(Coordinate-based change listings)
========================

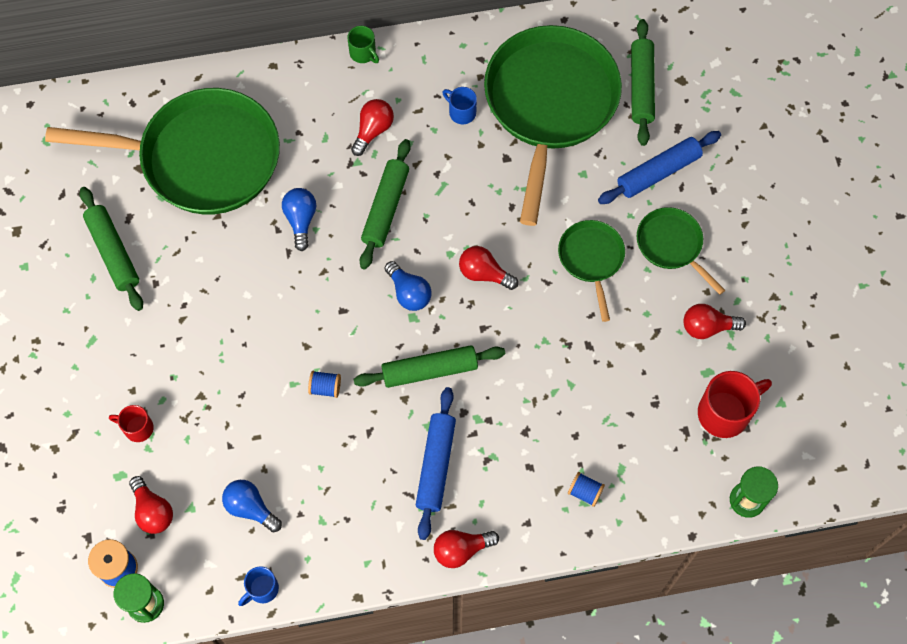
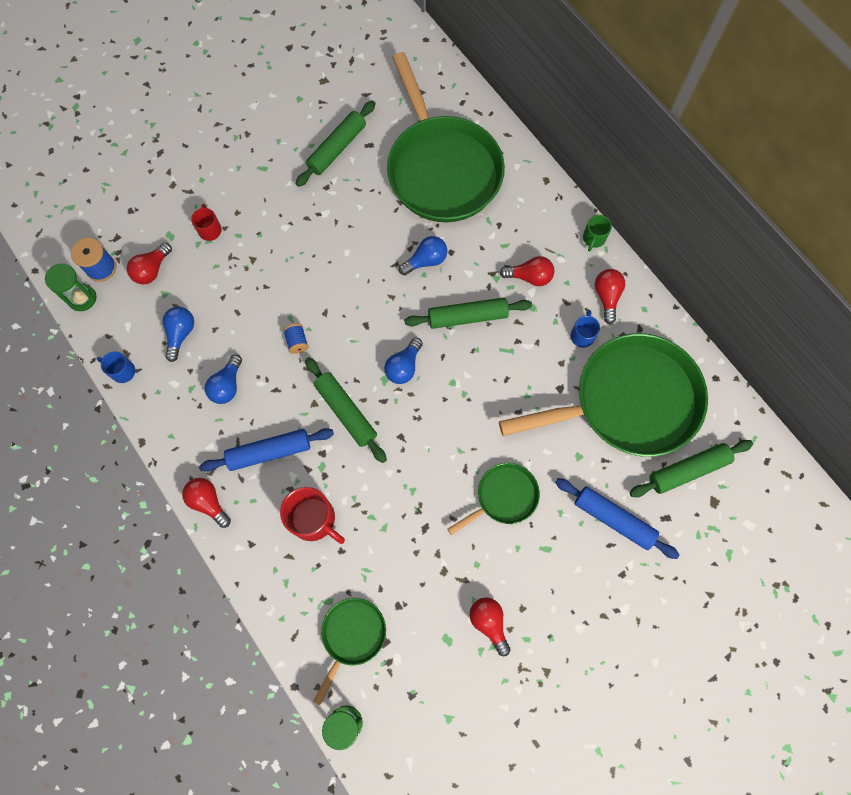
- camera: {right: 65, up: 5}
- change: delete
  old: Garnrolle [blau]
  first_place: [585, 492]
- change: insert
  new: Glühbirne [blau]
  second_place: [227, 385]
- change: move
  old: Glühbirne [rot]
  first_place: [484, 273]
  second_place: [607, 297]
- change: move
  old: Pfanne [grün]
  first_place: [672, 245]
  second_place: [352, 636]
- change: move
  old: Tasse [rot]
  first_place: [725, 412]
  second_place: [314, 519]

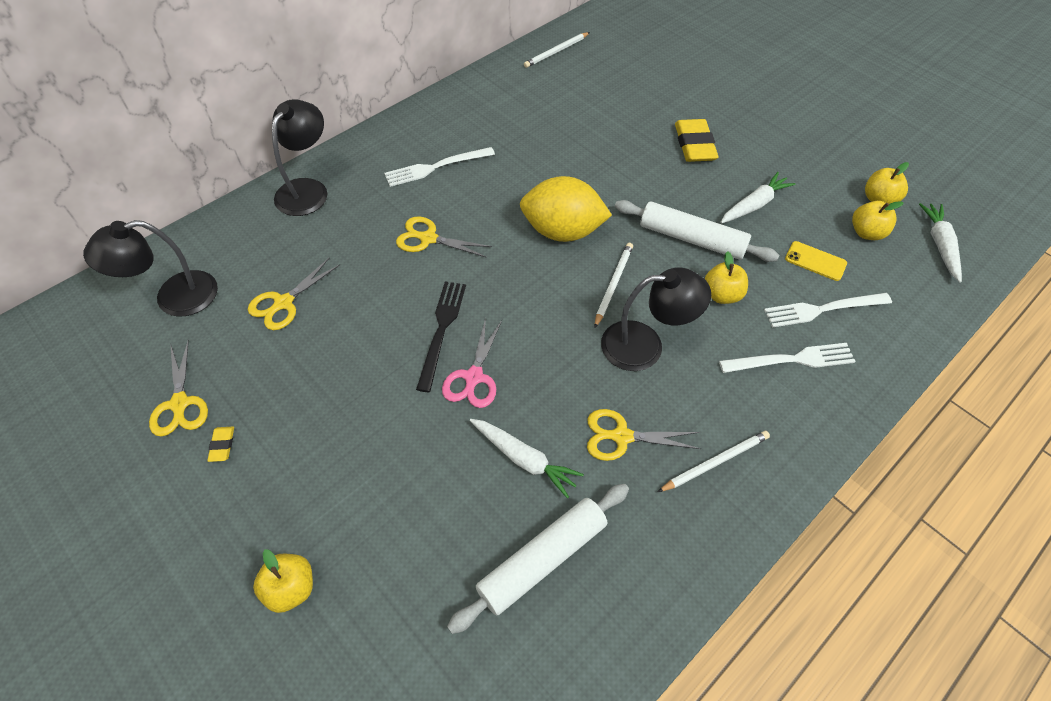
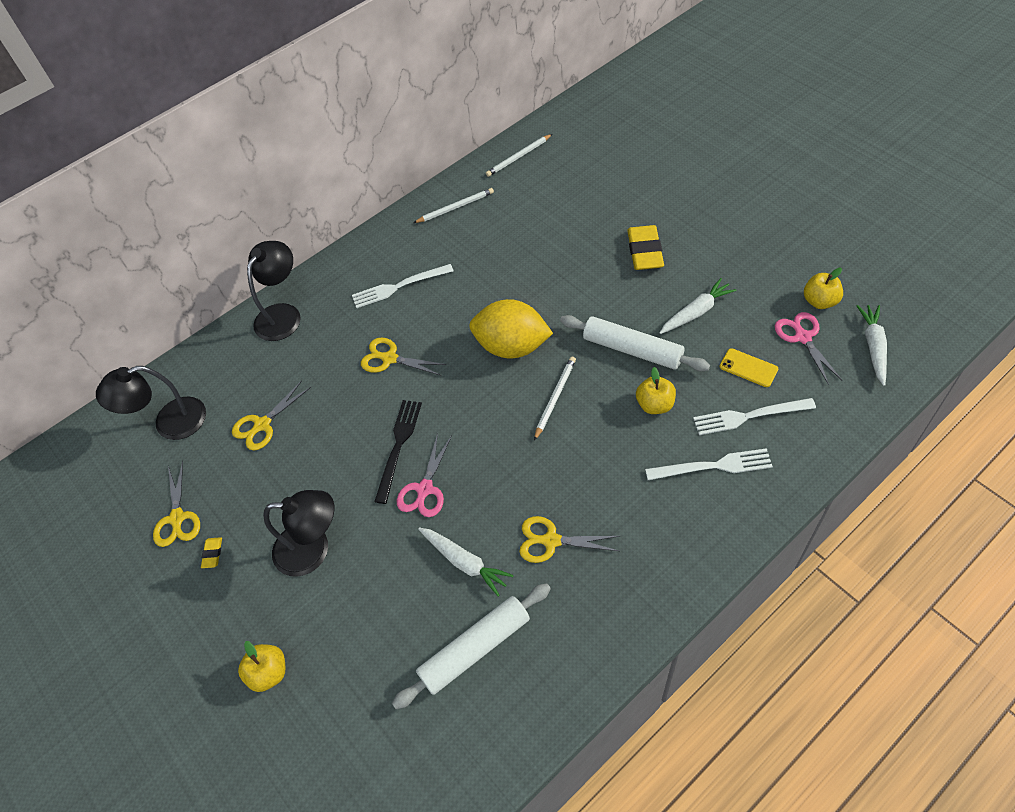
- camera: {right: 10, up: 0}
- change: move
  old: Lampe [schwarz]
  first_place: [645, 345]
  second_place: [313, 549]
- change: move
  old: Bleistift [weiß]
  first_place: [715, 462]
  second_place: [455, 207]
- change: replace
  old: Apfel [gelb]
  new: Schere [rosa]
  first_place: [866, 233]
  second_place: [802, 337]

========================

> [Work order]
Lines that hold "Glühbirne" are the ones to copy, so pick each out from the data.

> [Task result]
  new: Glühbirne [blau]
  old: Glühbirne [rot]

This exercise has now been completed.